Object change descriptions:
☆ ☆ ☆ ☆

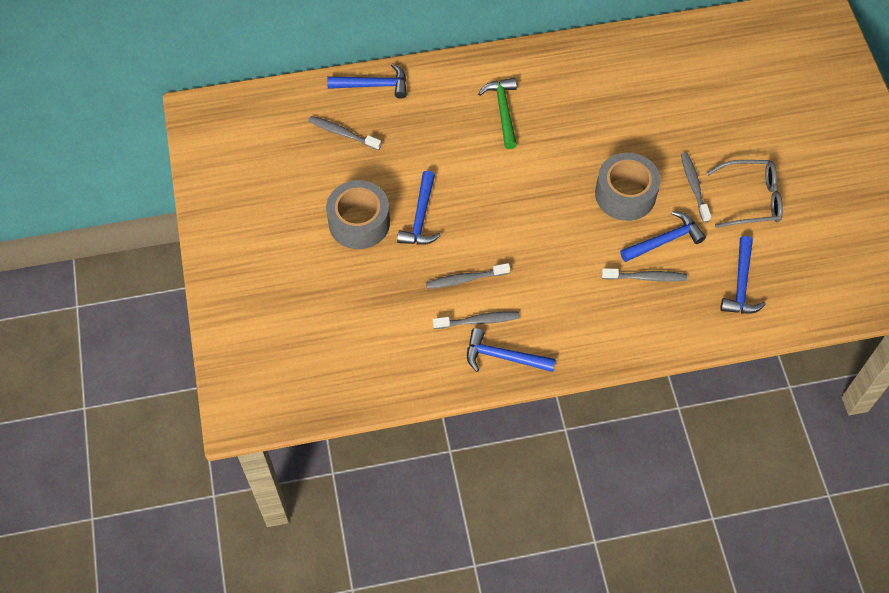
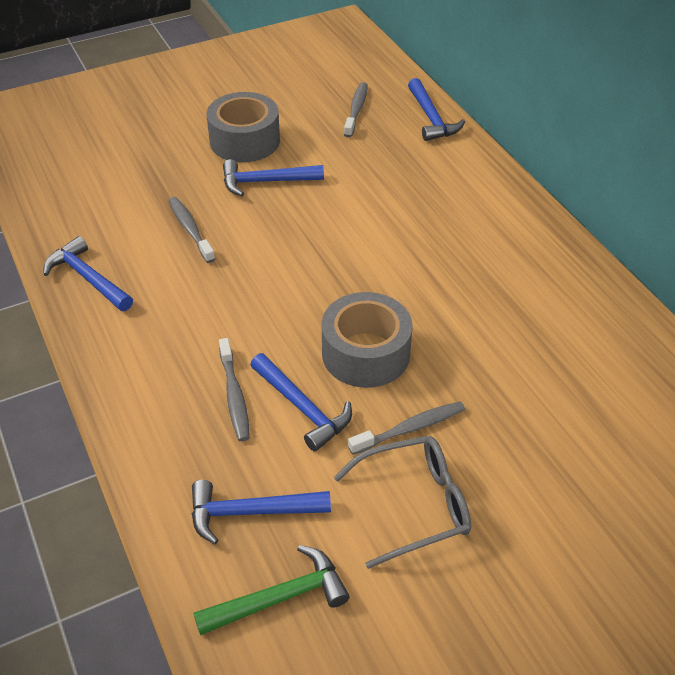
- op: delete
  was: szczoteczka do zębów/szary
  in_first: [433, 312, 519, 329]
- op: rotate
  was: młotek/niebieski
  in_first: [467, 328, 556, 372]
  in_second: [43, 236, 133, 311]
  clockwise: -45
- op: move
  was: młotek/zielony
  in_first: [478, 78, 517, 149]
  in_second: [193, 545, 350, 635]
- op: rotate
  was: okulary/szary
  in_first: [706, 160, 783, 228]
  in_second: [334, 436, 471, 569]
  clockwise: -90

☆ ☆ ☆ ☆

INSTRUCTIONS TO FOLLOW
Please output all of the entries above exactly, but without any picture.

EXERCISE ANSWER
- op: delete
  was: szczoteczka do zębów/szary
  in_first: [433, 312, 519, 329]
- op: rotate
  was: młotek/niebieski
  in_first: [467, 328, 556, 372]
  in_second: [43, 236, 133, 311]
  clockwise: -45
- op: move
  was: młotek/zielony
  in_first: [478, 78, 517, 149]
  in_second: [193, 545, 350, 635]
- op: rotate
  was: okulary/szary
  in_first: [706, 160, 783, 228]
  in_second: [334, 436, 471, 569]
  clockwise: -90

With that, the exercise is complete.